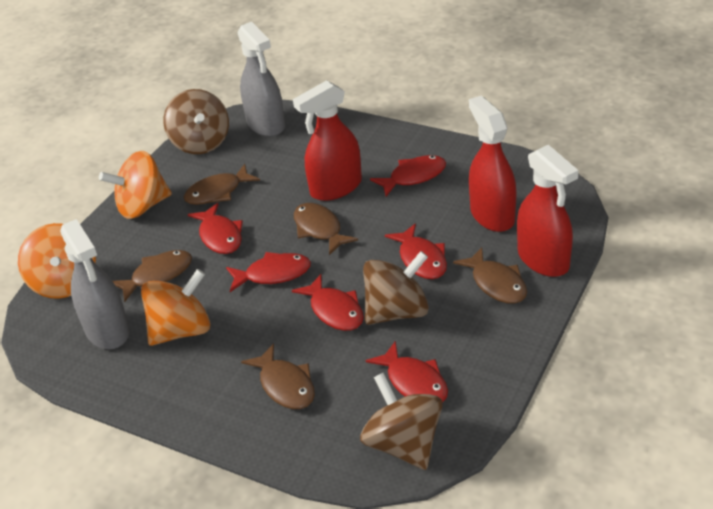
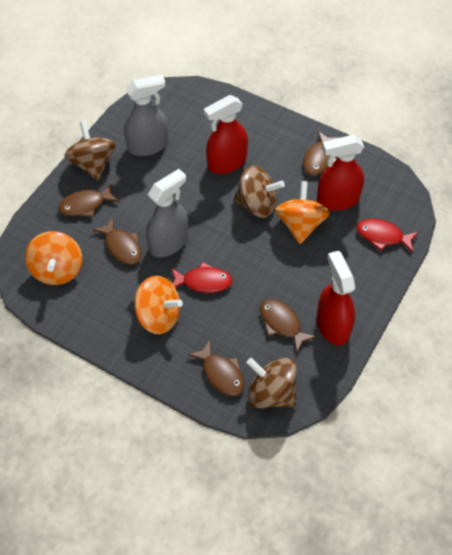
red fish: 6 -> 2

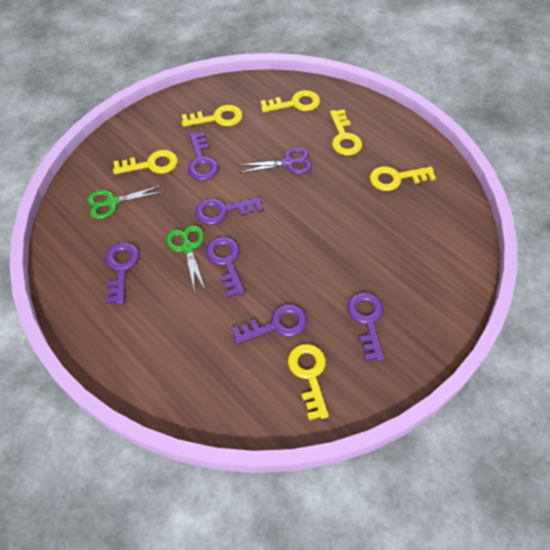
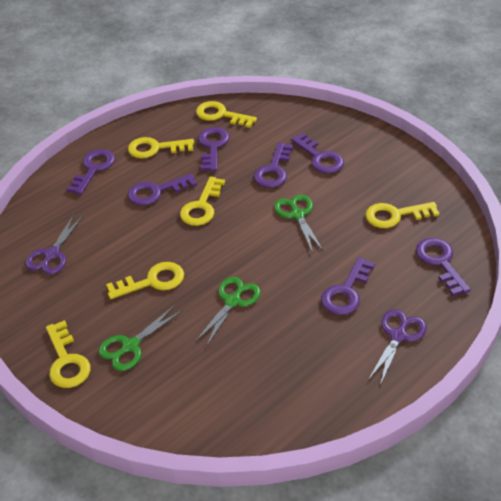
green scissors: 2 -> 3
purple key: 6 -> 7
purple scissors: 1 -> 2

· · · ·

### Problem statement
The expected answer is the whole listing above, copied exactly, with images excluded.

### Your solution
red fish: 6 -> 2

green scissors: 2 -> 3
purple key: 6 -> 7
purple scissors: 1 -> 2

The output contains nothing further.